Records from a data collection
==========

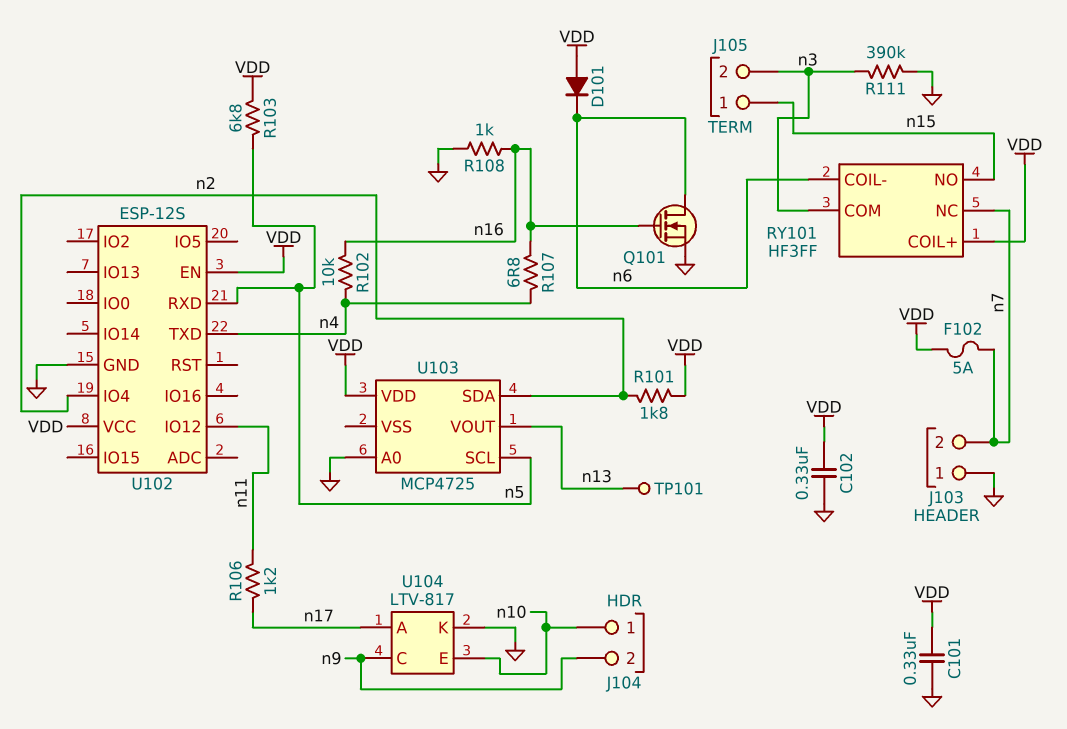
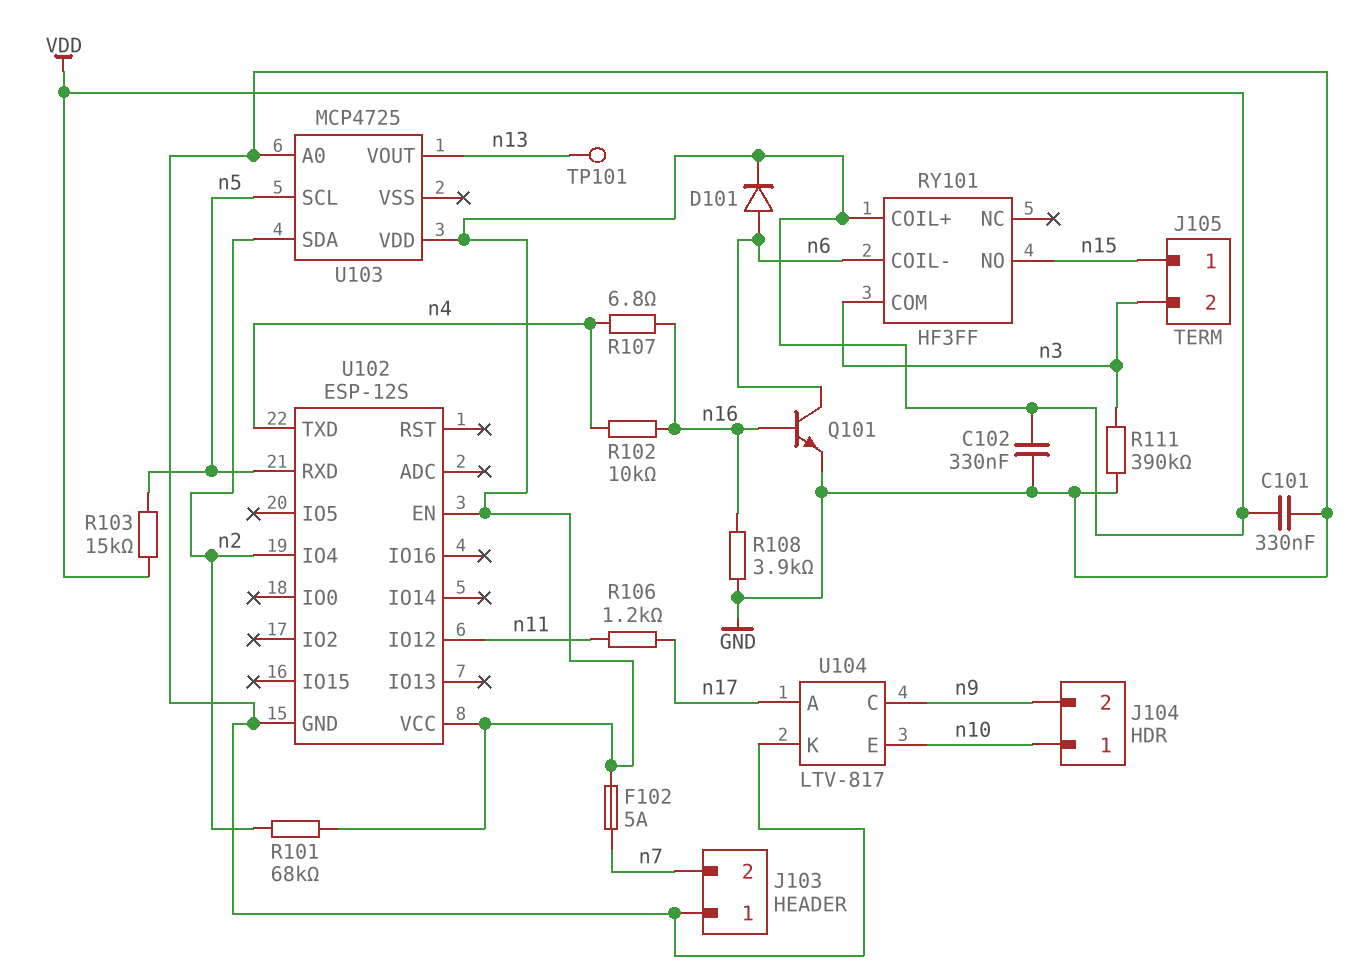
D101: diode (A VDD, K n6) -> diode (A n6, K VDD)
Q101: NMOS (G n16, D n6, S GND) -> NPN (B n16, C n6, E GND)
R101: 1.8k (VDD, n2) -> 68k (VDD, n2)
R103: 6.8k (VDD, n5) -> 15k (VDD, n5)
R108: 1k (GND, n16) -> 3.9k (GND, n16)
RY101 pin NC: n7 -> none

==========

Set down, unchanged, the line that contains "R103: 6.8k (VDD, n5) -> 15k (VDD, n5)" together with every later line in the records, through the last one.

FINAL ANSWER =>
R103: 6.8k (VDD, n5) -> 15k (VDD, n5)
R108: 1k (GND, n16) -> 3.9k (GND, n16)
RY101 pin NC: n7 -> none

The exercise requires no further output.